**DATA TO PROCESS**
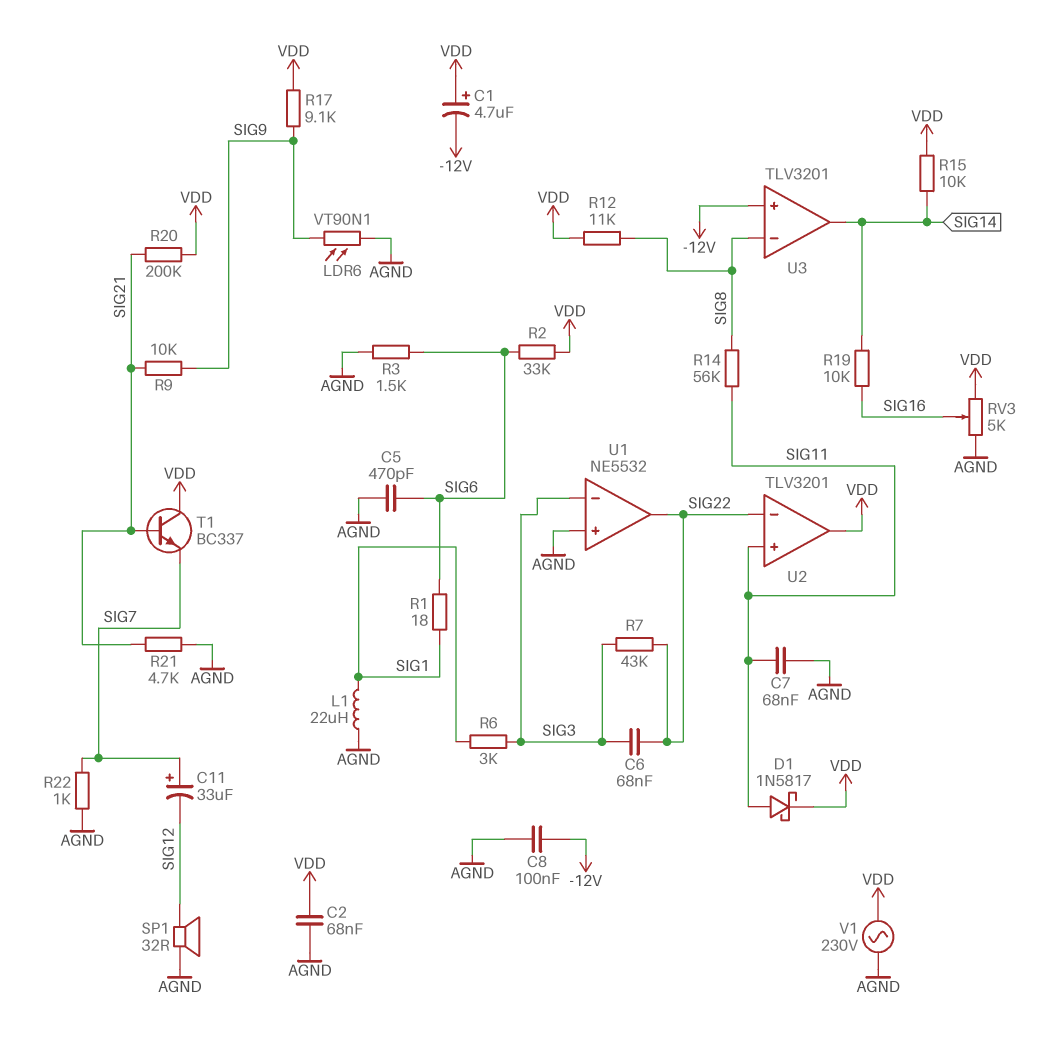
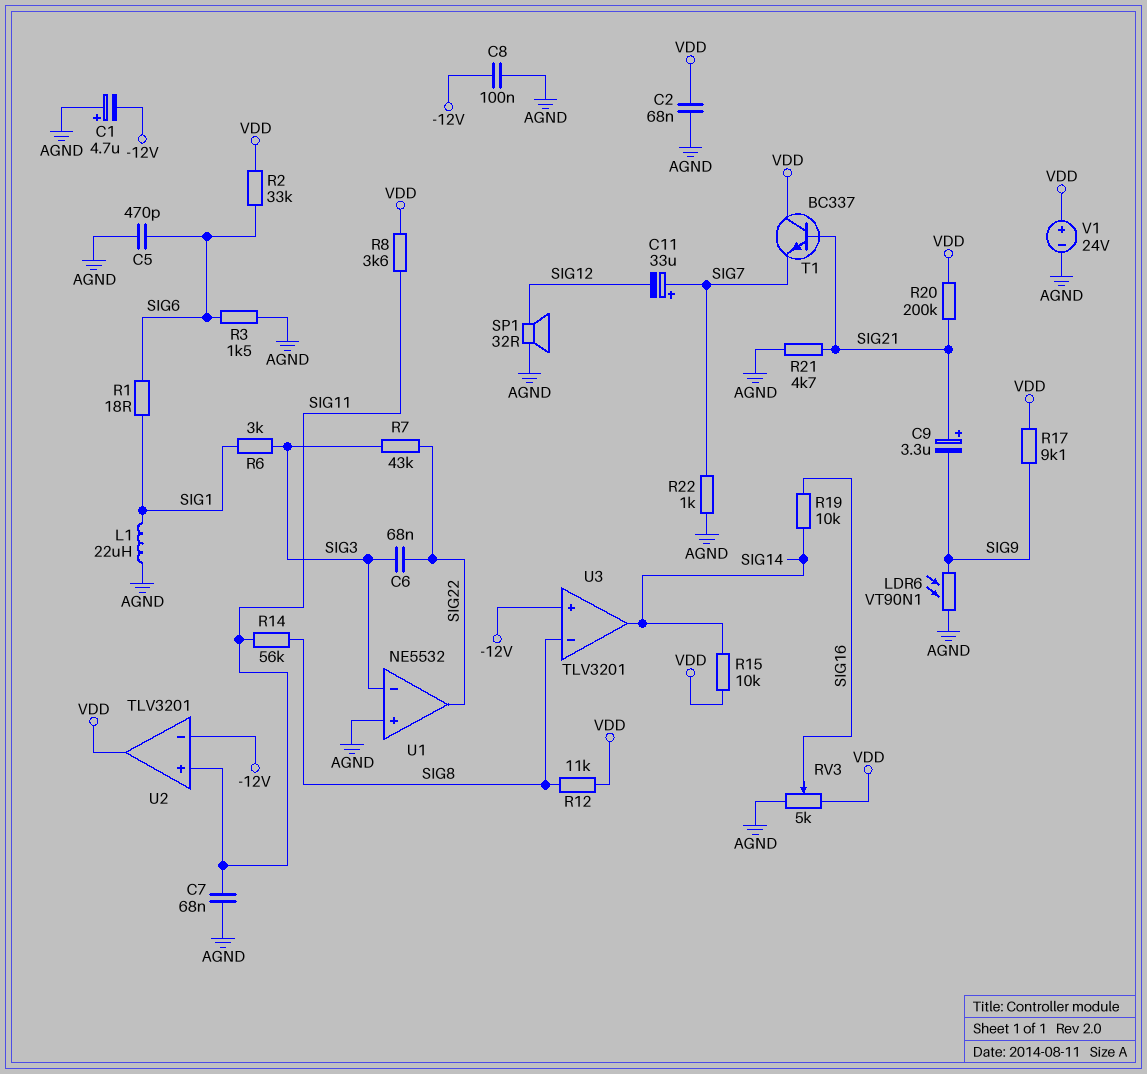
C1: 4.7uF (plus VDD, minus -12V) -> 4.7uF (plus AGND, minus -12V)
C9: none -> 3.3uF (plus SIG21, minus SIG9)
D1: schottky 1N5817 (A SIG11, K VDD) -> none
R8: none -> 3.6k (SIG11, VDD)
R9: 10k (SIG9, SIG21) -> none
U2 pin in-: SIG22 -> -12V
V1: AC 230V (AGND, VDD) -> 24V (plus VDD, minus AGND)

**WHAT THE EXERCISE ASKS**
Each record above, in full: return it exactly, pictures excluded.

**TASK OUTPUT**
C1: 4.7uF (plus VDD, minus -12V) -> 4.7uF (plus AGND, minus -12V)
C9: none -> 3.3uF (plus SIG21, minus SIG9)
D1: schottky 1N5817 (A SIG11, K VDD) -> none
R8: none -> 3.6k (SIG11, VDD)
R9: 10k (SIG9, SIG21) -> none
U2 pin in-: SIG22 -> -12V
V1: AC 230V (AGND, VDD) -> 24V (plus VDD, minus AGND)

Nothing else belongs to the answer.